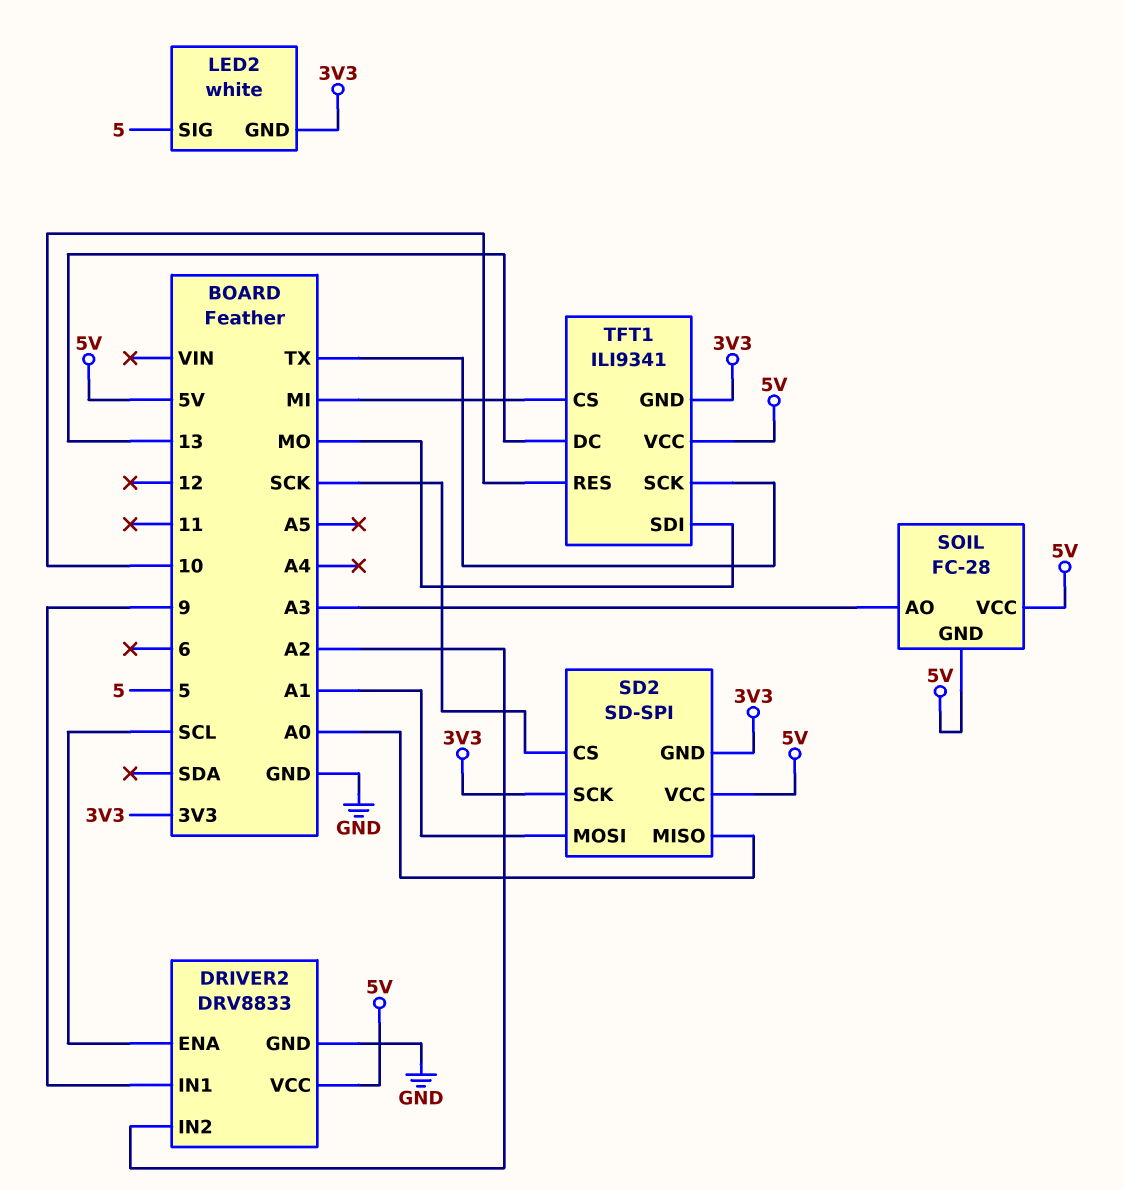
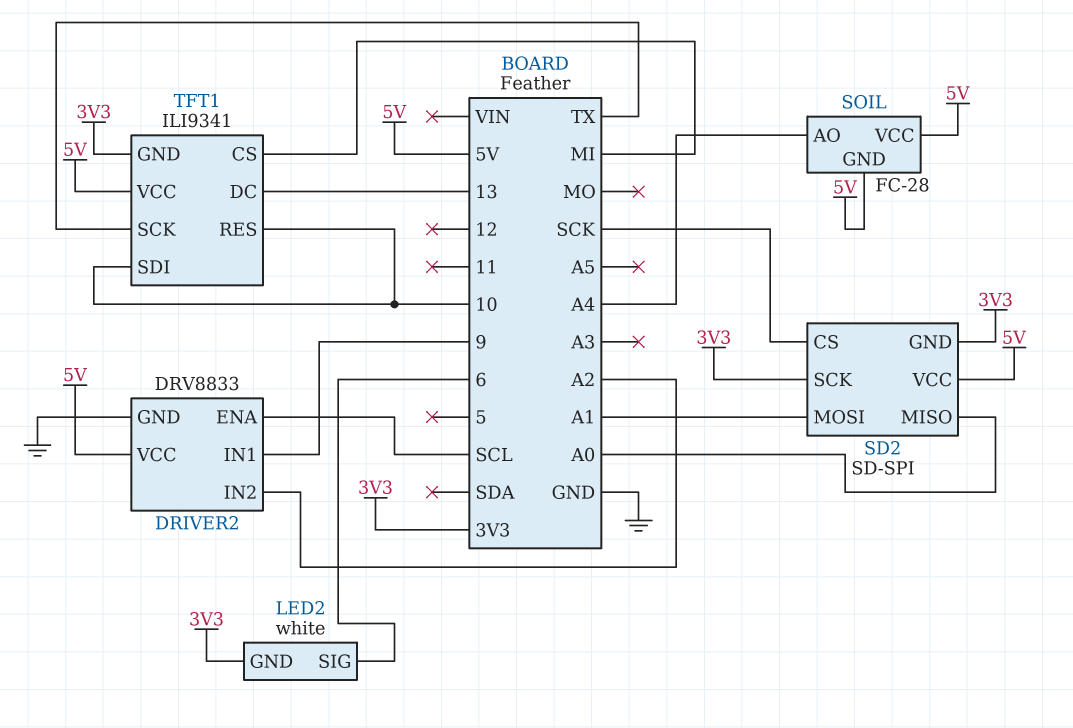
LED2 pin SIG: 5 -> 6
SOIL pin AO: A3 -> A4
TFT1 pin SDI: MO -> 10

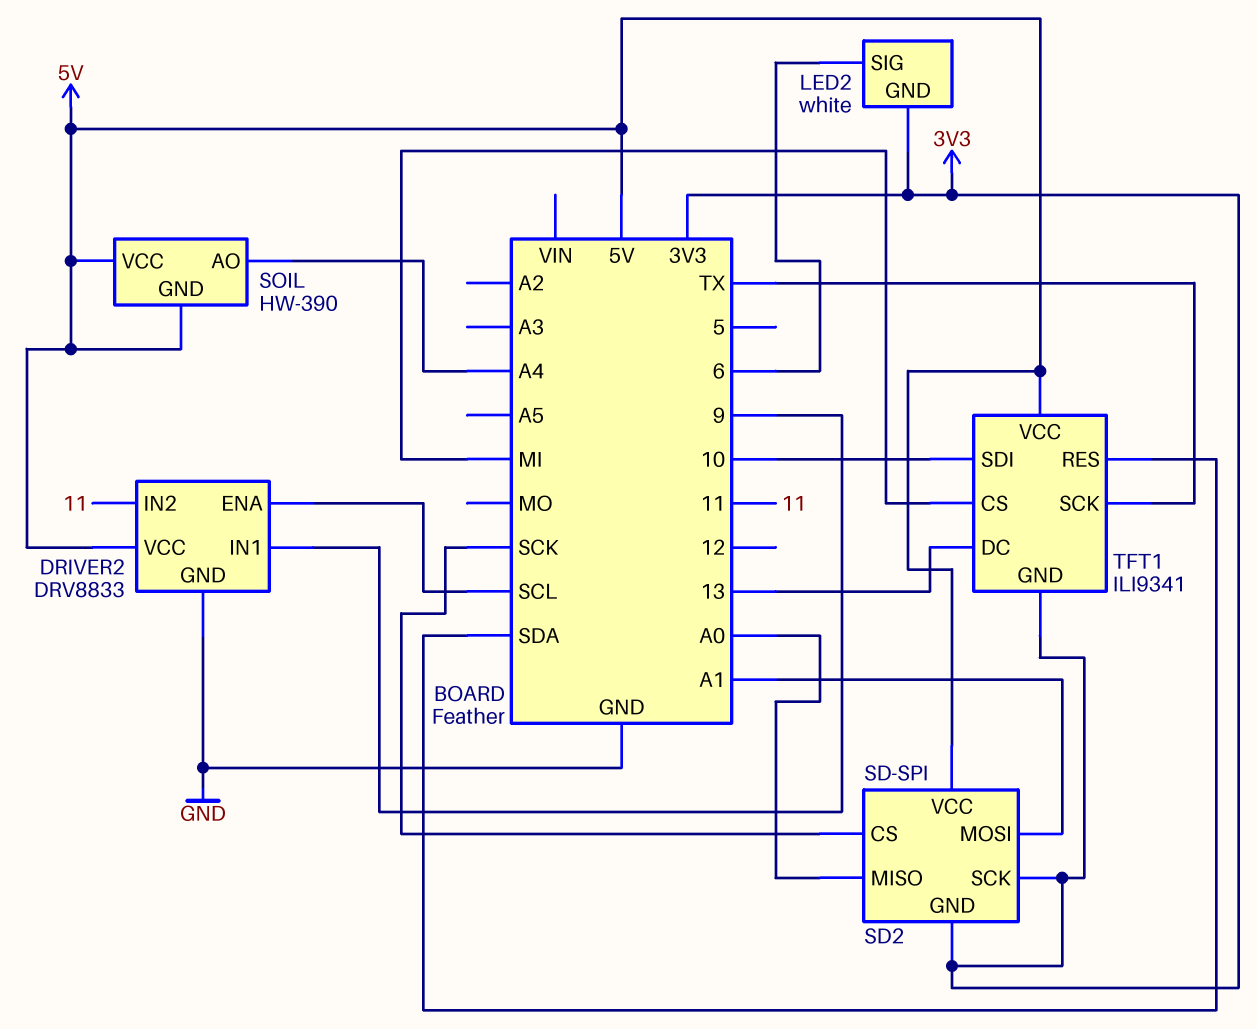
DRIVER2 pin IN2: A2 -> 11
SOIL: FC-28 -> HW-390
TFT1 pin RES: 10 -> SDA

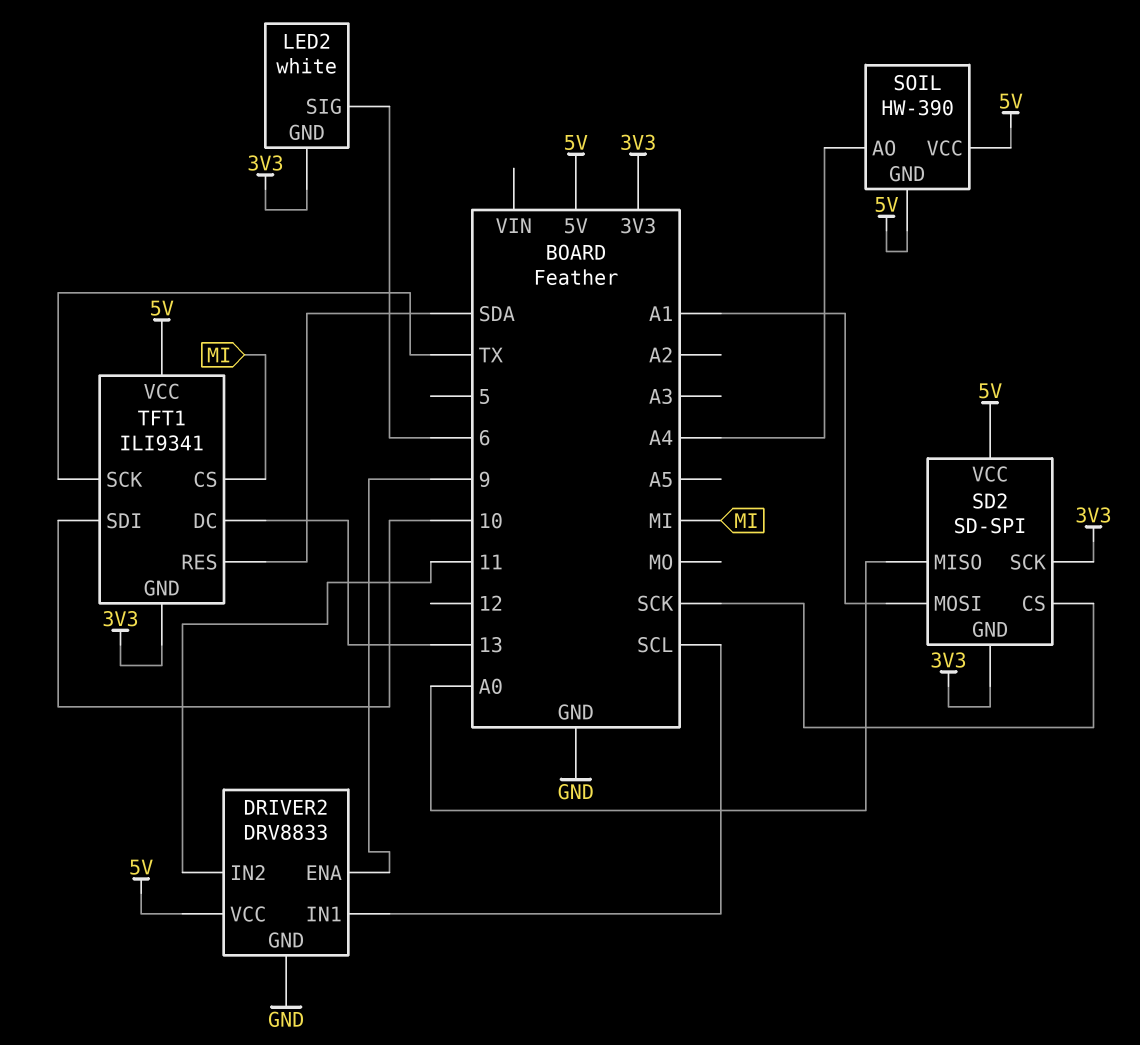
DRIVER2 pin ENA: SCL -> 9
DRIVER2 pin IN1: 9 -> SCL

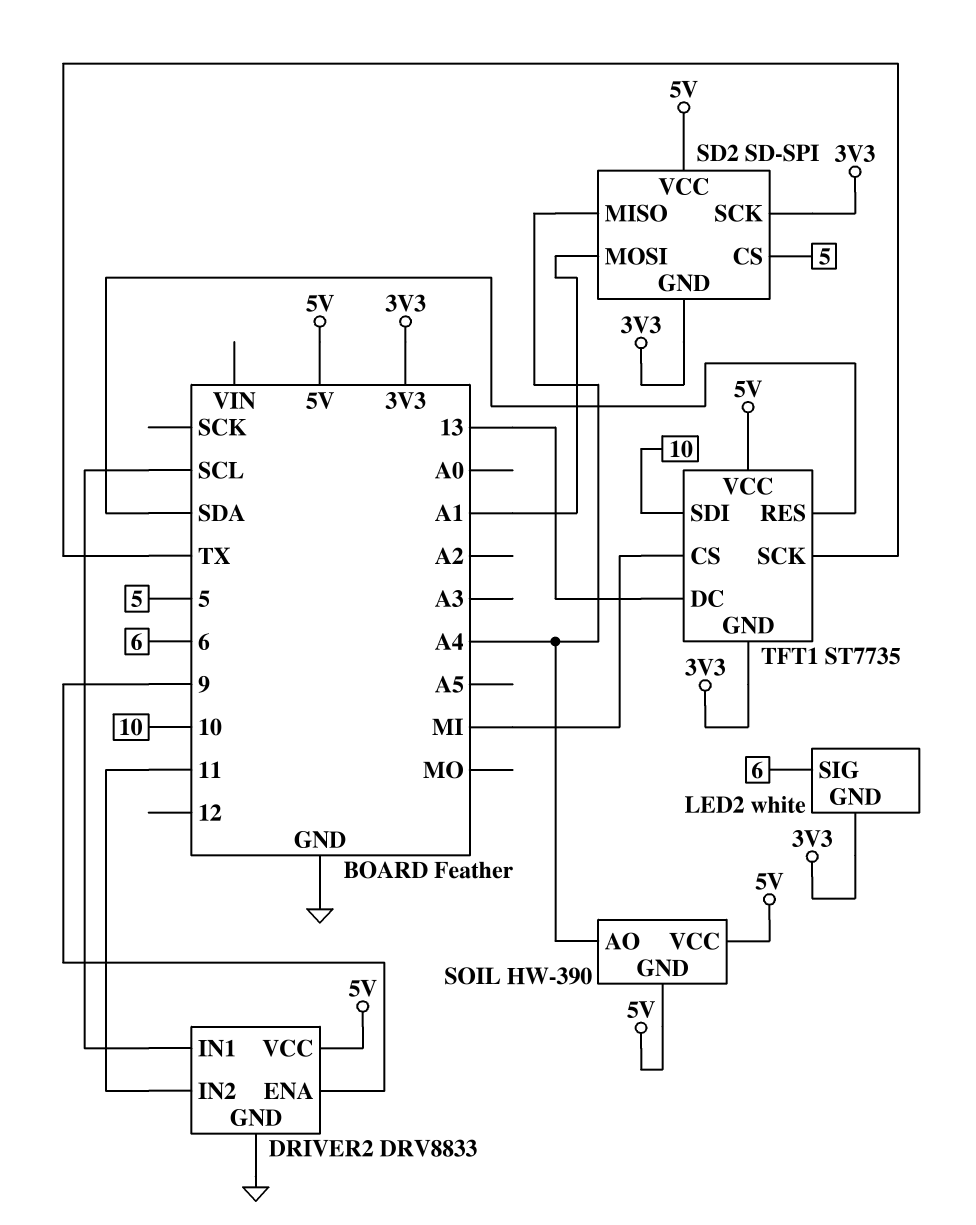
SD2 pin CS: SCK -> 5
SD2 pin MISO: A0 -> A4
TFT1: ILI9341 -> ST7735

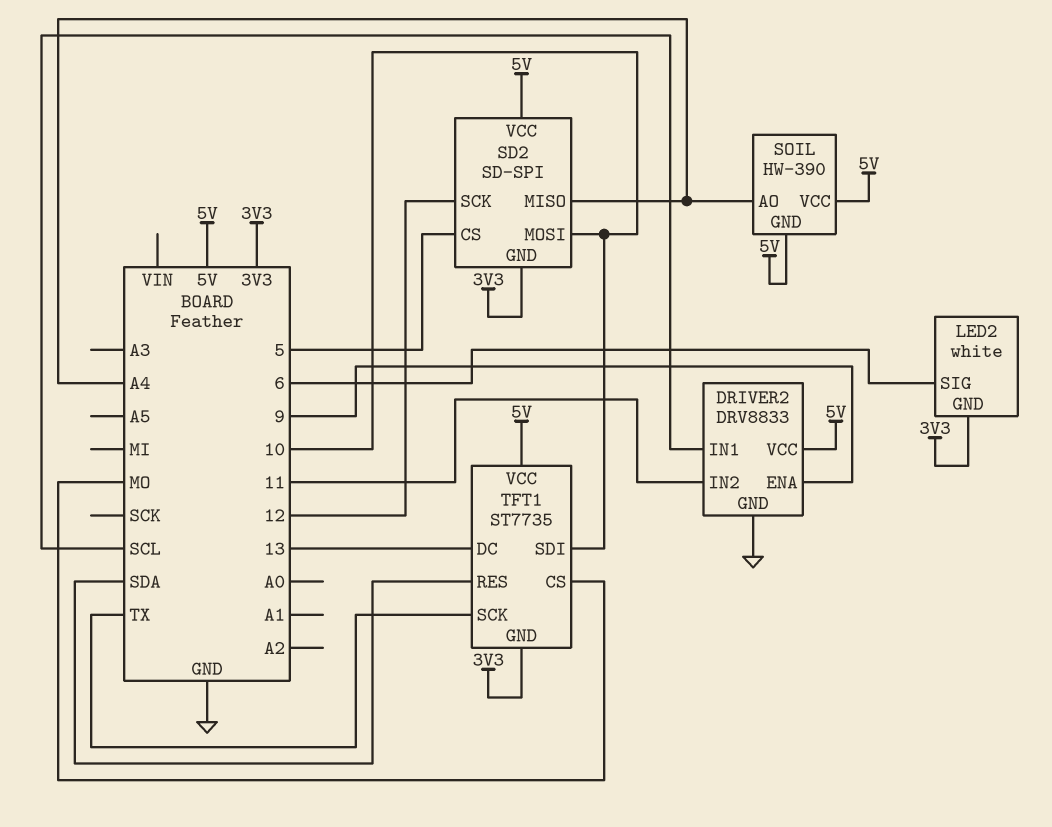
SD2 pin MOSI: A1 -> 10
SD2 pin SCK: 3V3 -> 12
TFT1 pin CS: MI -> MO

* _Work to complete_
Retype exactly. Start at the line with "SD2 pin MOSI: A1 -> 10" and stop at the last line of the data.

* _Reply_
SD2 pin MOSI: A1 -> 10
SD2 pin SCK: 3V3 -> 12
TFT1 pin CS: MI -> MO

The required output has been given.